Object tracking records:
··········

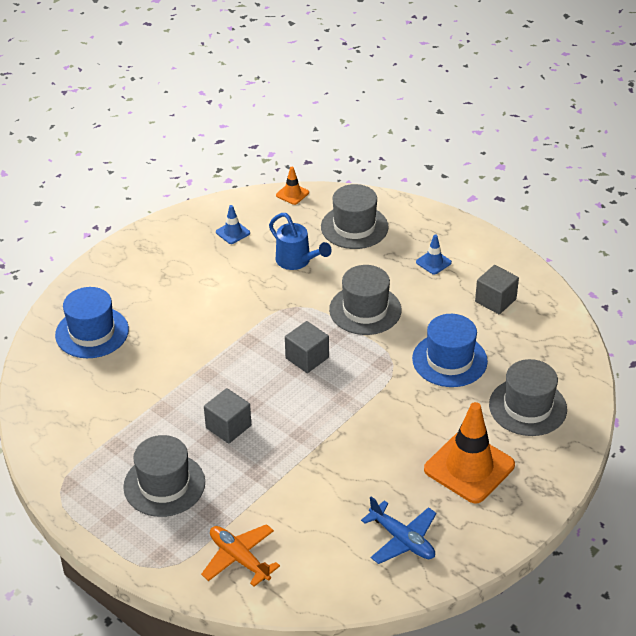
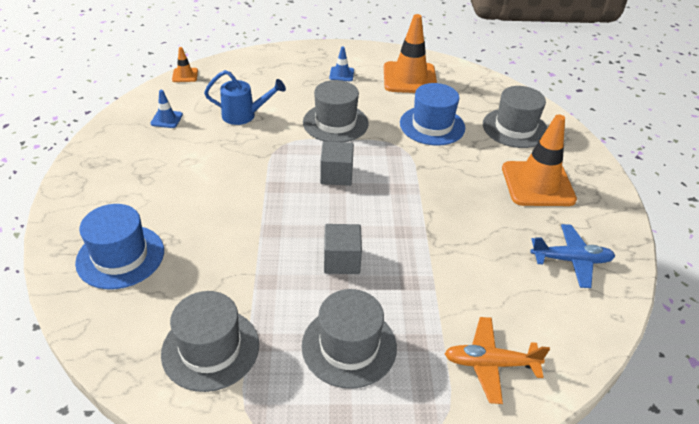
camera: 45 degrees left, 0 degrees up
(354, 227) = (259, 76): grey hat -> grey hat (210, 348)
(495, 300) = (409, 78): grey cube -> orange traffic cone

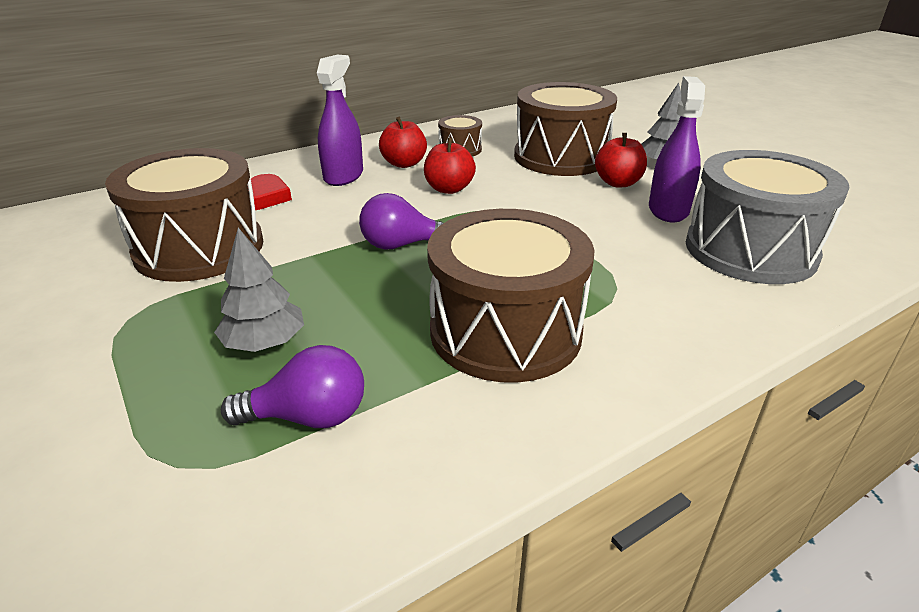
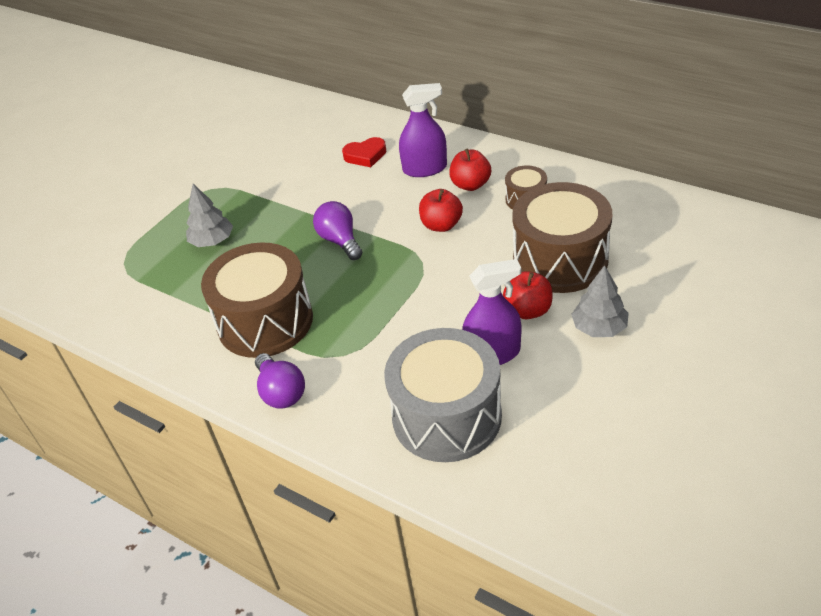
camera: 70 degrees right, 10 degrees up
(199, 248) = (287, 169): brown drum -> none
(308, 417) = (165, 283): purple light bulb -> purple light bulb (281, 392)

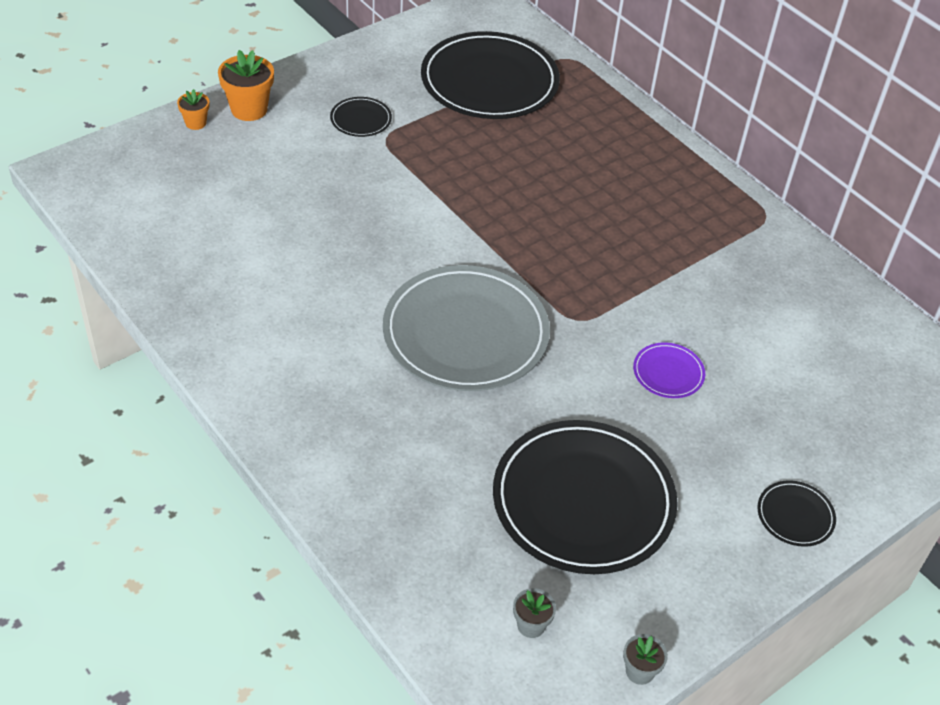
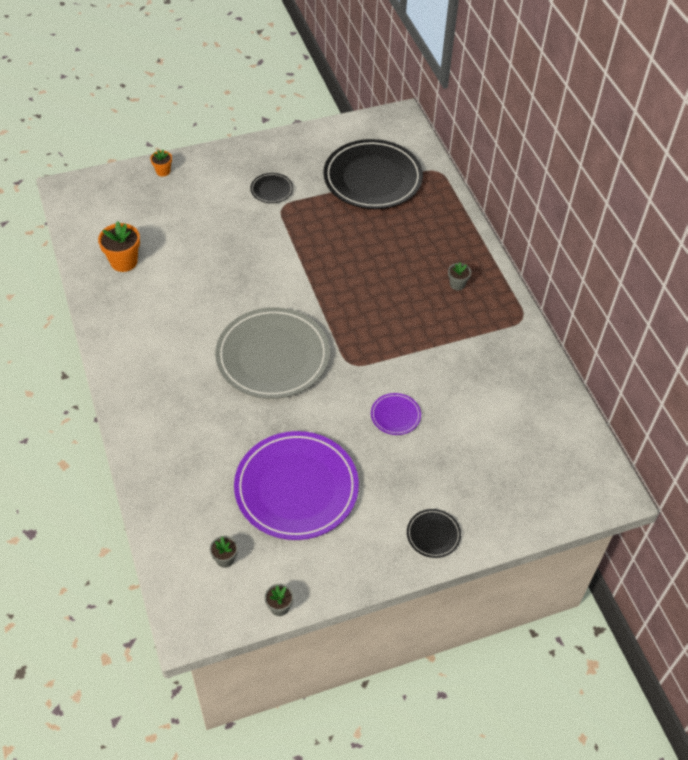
camera: 20 degrees right, 5 degrees up
(249, 109) = (201, 168): orange flower pot -> orange flower pot (124, 262)
(583, 501) = (296, 488): black plate -> purple plate
(664, 191) = (457, 284): none -> grey flower pot

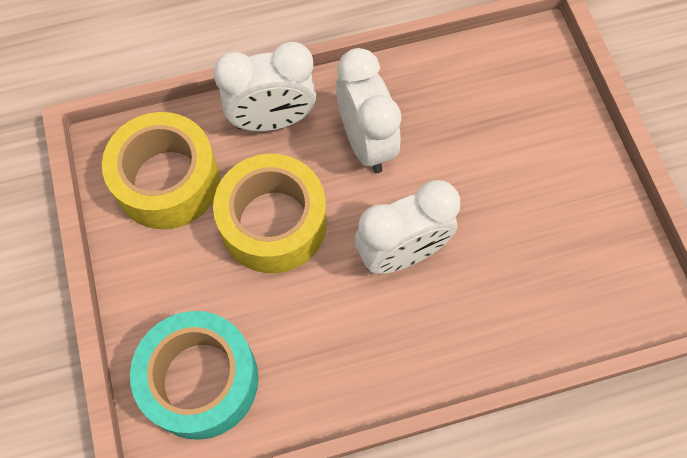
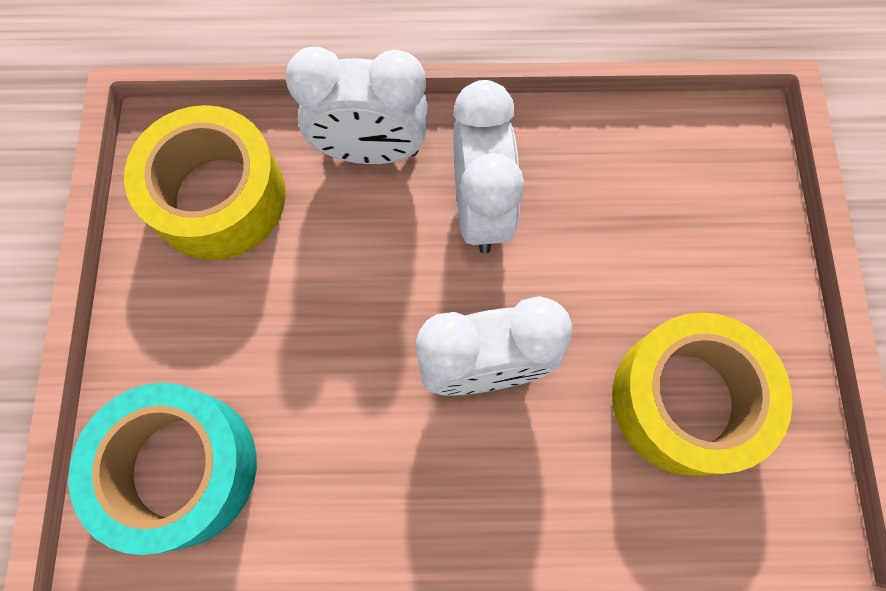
camera: 15 degrees right, 5 degrees up
(273, 223) = (333, 285): yellow tape -> yellow tape (685, 400)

··········

The copy you give must repeat each record character for character, but it must not include the pictures.

camera: 45 degrees left, 0 degrees up
(354, 227) = (259, 76): grey hat -> grey hat (210, 348)
(495, 300) = (409, 78): grey cube -> orange traffic cone

camera: 70 degrees right, 10 degrees up
(199, 248) = (287, 169): brown drum -> none
(308, 417) = (165, 283): purple light bulb -> purple light bulb (281, 392)

camera: 20 degrees right, 5 degrees up
(249, 109) = (201, 168): orange flower pot -> orange flower pot (124, 262)
(583, 501) = (296, 488): black plate -> purple plate
(664, 191) = (457, 284): none -> grey flower pot

camera: 15 degrees right, 5 degrees up
(273, 223) = (333, 285): yellow tape -> yellow tape (685, 400)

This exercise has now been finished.